*Task to carry out*:
Go through the data and count each line that has the string "truck". Give that count alone.

*Provided material*:
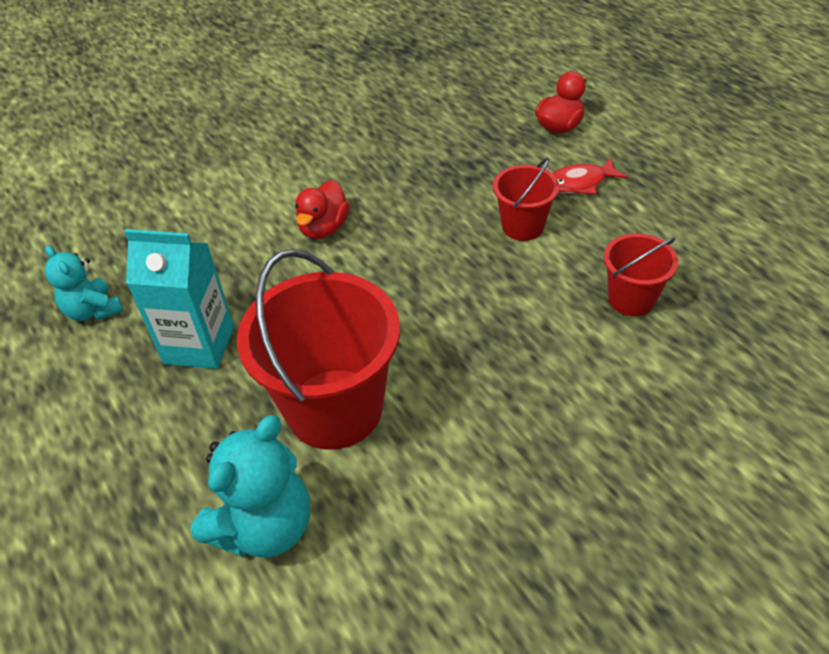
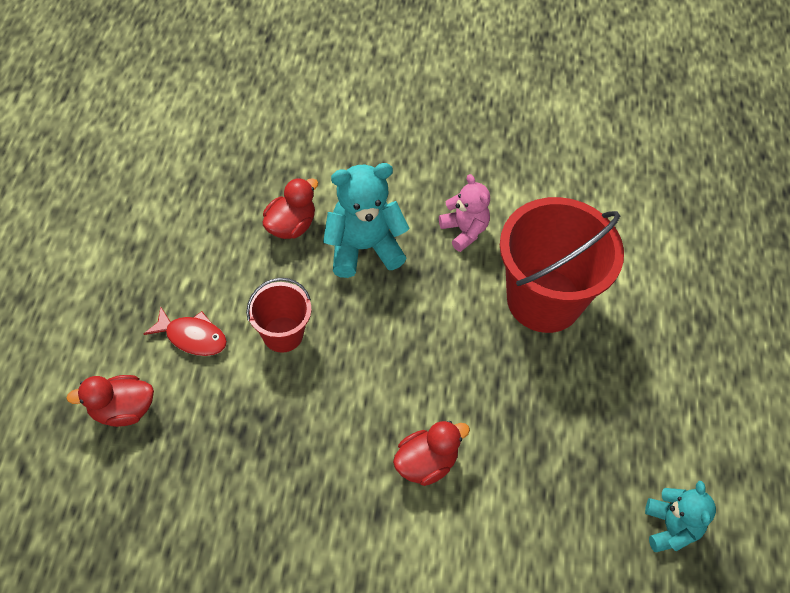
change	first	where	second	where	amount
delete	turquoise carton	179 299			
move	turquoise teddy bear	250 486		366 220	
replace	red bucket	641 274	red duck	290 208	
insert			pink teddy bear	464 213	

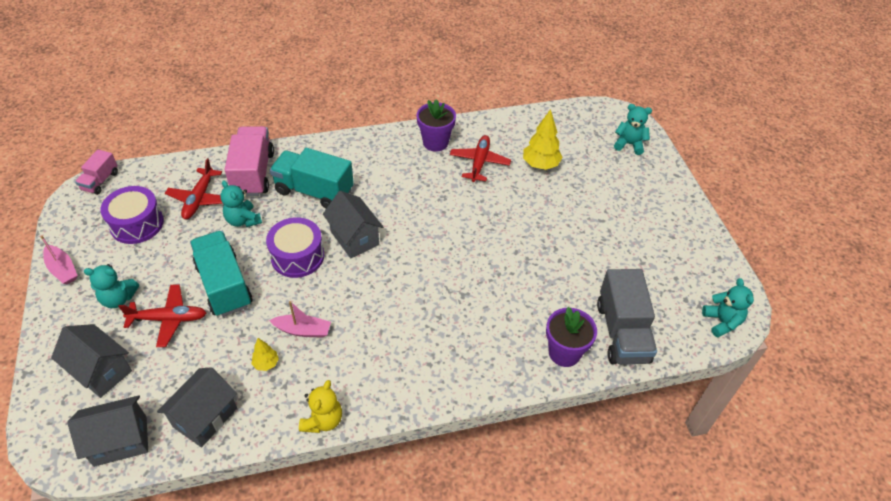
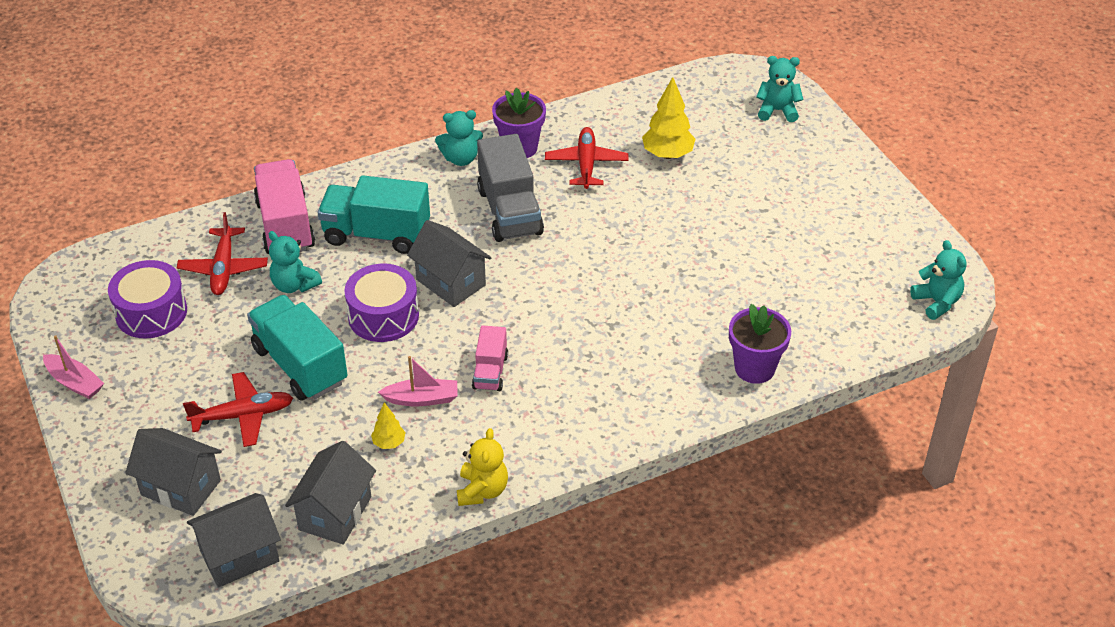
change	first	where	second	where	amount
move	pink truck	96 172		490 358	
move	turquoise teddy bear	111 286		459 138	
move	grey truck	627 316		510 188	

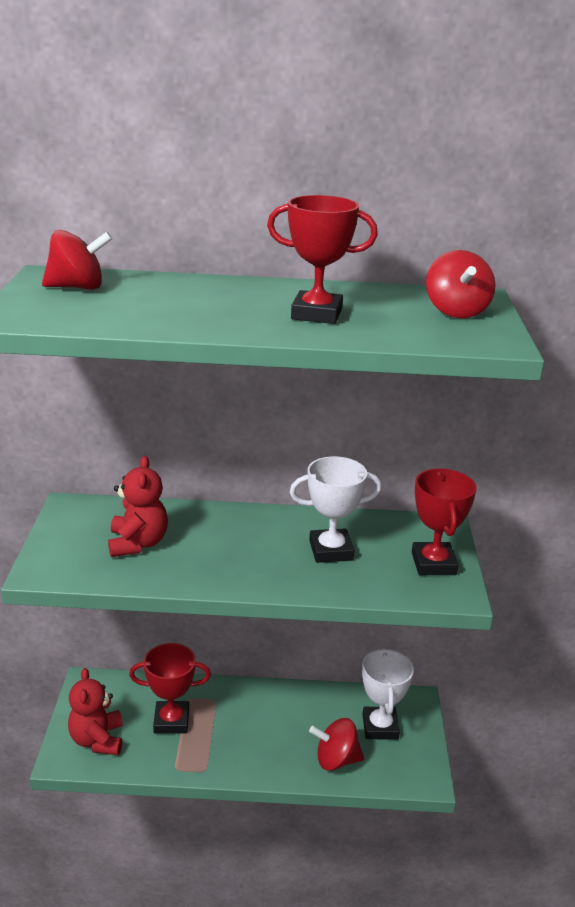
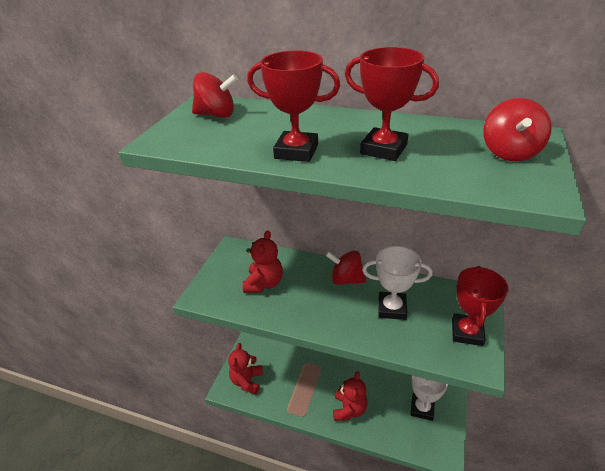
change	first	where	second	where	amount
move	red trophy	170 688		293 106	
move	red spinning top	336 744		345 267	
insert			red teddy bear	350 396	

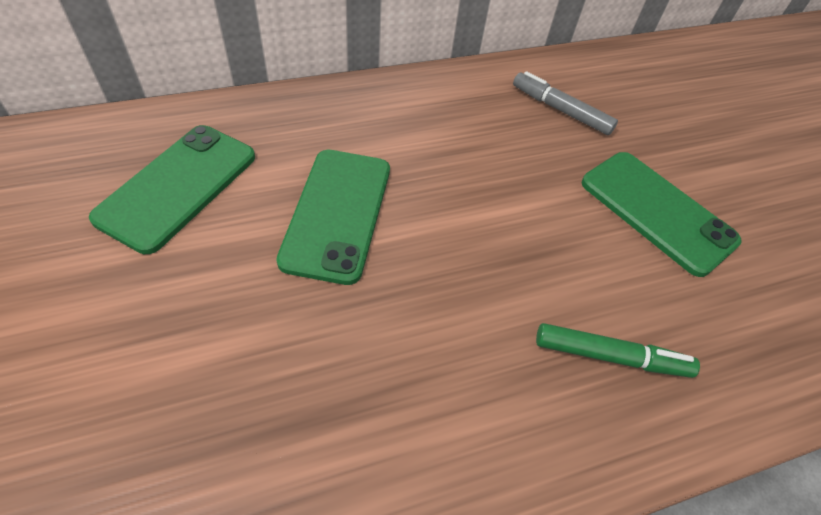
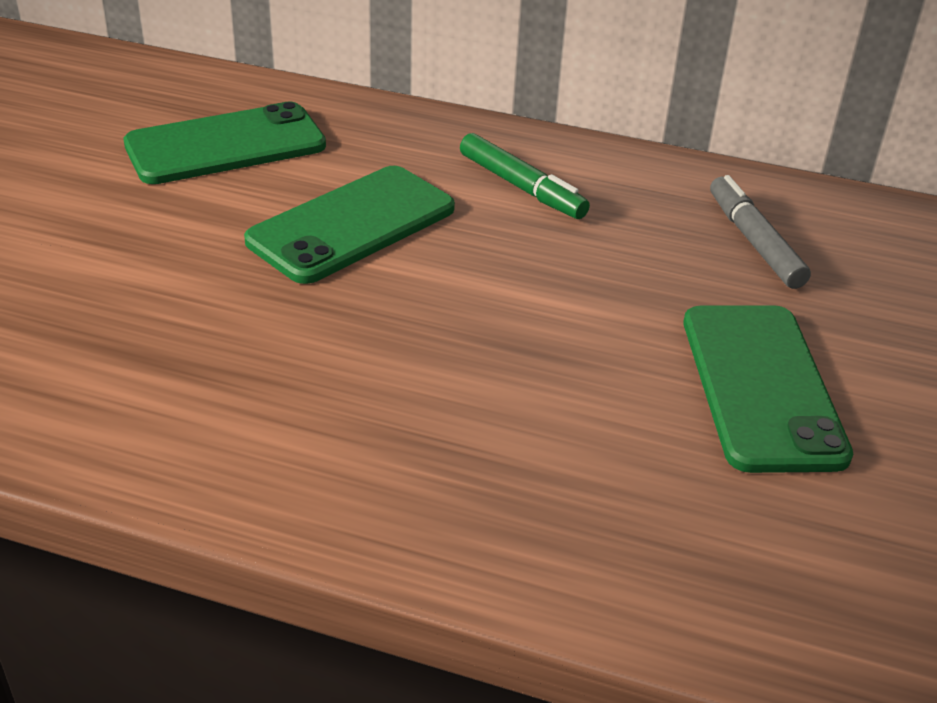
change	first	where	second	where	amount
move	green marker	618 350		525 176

*Response*:
2